#### [PROBLEM STATEMENT]
Scan the listing below for the word "cube" and state how many lines hold it. Write nothing but the number.

#### [GIVEN RECORDS]
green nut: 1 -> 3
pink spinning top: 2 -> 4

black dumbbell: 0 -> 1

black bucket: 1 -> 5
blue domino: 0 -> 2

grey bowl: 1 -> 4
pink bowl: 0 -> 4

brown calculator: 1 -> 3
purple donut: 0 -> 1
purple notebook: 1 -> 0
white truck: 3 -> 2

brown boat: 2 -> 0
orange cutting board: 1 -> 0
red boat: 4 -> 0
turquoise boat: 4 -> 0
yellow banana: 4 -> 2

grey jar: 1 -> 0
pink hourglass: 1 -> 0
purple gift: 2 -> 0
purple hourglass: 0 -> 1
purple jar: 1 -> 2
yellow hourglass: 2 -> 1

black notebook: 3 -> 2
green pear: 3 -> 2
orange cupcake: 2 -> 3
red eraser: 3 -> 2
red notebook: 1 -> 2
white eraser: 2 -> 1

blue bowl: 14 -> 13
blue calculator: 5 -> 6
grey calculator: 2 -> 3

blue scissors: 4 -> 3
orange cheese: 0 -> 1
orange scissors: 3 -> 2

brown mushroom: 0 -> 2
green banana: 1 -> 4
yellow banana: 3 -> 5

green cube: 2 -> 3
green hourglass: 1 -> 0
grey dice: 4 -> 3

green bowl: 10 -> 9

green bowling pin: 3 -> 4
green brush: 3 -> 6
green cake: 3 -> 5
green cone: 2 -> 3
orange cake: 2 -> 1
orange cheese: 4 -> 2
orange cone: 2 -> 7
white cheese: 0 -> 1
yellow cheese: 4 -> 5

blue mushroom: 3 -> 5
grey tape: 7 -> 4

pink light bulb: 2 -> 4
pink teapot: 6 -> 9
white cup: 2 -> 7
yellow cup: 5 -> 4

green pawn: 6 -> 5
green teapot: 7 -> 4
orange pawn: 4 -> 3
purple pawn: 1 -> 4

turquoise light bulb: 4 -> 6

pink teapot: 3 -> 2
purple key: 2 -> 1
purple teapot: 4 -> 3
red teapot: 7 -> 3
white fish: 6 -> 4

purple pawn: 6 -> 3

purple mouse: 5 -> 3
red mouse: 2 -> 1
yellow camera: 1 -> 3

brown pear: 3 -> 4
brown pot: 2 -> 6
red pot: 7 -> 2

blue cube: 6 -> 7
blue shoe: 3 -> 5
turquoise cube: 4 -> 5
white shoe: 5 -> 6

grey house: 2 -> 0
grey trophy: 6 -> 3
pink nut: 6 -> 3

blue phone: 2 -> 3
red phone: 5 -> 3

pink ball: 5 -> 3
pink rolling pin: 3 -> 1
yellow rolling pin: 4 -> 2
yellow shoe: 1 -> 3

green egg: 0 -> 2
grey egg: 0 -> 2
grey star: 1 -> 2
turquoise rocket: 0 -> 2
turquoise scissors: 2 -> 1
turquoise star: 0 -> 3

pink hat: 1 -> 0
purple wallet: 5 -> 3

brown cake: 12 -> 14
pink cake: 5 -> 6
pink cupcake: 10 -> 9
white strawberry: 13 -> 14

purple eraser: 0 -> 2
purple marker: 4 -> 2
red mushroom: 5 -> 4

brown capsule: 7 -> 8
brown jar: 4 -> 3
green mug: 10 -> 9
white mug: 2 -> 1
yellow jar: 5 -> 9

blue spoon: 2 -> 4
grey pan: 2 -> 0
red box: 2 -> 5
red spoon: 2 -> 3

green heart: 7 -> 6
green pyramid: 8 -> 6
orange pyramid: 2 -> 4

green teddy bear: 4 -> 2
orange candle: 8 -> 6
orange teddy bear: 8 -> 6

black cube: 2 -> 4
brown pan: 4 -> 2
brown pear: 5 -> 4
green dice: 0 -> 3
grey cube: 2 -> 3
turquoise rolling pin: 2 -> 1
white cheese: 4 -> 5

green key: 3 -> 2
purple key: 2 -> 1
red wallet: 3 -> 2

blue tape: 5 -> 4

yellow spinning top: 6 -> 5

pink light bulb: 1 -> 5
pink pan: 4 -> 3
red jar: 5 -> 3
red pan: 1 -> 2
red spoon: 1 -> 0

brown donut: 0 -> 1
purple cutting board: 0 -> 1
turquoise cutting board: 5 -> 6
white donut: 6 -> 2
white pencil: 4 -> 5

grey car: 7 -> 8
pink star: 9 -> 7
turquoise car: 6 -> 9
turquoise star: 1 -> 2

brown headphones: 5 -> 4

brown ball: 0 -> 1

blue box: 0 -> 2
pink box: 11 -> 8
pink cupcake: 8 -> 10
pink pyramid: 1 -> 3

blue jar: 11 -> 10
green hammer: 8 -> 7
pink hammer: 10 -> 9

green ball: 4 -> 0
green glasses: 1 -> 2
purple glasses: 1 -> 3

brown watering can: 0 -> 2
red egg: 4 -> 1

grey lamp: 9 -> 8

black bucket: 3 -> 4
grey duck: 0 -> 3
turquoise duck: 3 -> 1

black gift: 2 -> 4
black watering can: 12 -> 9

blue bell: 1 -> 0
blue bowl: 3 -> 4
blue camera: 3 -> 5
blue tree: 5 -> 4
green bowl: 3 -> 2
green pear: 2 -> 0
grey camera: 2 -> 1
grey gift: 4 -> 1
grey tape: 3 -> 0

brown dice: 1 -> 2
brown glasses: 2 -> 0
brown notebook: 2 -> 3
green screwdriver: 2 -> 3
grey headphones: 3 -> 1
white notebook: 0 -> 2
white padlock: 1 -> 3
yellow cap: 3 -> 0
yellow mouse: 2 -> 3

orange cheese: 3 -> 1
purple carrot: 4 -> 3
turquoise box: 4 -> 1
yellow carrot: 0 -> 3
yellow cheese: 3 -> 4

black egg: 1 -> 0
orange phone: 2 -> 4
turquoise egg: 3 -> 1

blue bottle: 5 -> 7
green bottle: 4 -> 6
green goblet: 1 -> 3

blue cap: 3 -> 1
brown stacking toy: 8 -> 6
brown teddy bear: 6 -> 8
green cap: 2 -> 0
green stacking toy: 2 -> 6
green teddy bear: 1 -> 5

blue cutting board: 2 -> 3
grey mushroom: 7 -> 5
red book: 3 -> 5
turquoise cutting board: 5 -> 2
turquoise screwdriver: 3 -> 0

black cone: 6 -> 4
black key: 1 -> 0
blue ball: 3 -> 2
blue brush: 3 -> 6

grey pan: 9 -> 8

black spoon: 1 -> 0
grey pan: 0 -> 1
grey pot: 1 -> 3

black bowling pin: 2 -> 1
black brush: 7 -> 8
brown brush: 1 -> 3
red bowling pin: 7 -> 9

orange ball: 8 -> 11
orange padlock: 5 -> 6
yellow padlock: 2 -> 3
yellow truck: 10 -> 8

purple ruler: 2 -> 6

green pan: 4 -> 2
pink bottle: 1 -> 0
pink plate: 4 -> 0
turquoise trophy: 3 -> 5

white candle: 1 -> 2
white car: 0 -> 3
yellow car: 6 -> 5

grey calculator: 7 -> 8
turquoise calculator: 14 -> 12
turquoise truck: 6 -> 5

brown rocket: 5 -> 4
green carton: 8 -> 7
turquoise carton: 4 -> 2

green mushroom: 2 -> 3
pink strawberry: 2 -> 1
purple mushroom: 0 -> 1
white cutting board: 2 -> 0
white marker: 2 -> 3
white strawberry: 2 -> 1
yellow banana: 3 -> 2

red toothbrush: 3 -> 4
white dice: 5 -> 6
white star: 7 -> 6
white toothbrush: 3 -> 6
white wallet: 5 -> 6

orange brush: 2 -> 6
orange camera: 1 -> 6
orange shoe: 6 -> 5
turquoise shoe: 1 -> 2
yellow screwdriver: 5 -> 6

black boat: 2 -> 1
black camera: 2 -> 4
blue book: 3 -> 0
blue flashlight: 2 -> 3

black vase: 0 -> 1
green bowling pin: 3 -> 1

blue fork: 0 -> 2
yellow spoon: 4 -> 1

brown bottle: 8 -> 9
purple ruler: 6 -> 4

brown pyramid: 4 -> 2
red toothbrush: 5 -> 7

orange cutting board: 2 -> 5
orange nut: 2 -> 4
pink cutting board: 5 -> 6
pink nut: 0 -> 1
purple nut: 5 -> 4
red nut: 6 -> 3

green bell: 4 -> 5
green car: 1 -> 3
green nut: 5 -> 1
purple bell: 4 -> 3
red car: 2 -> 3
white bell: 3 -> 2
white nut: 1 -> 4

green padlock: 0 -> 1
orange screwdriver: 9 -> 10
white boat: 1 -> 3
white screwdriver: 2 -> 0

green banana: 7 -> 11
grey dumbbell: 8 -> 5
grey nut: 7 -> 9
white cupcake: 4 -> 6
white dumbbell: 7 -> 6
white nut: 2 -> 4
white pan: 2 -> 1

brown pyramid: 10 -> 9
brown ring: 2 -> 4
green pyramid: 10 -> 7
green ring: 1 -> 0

#### [EXERCISE ANSWER]
5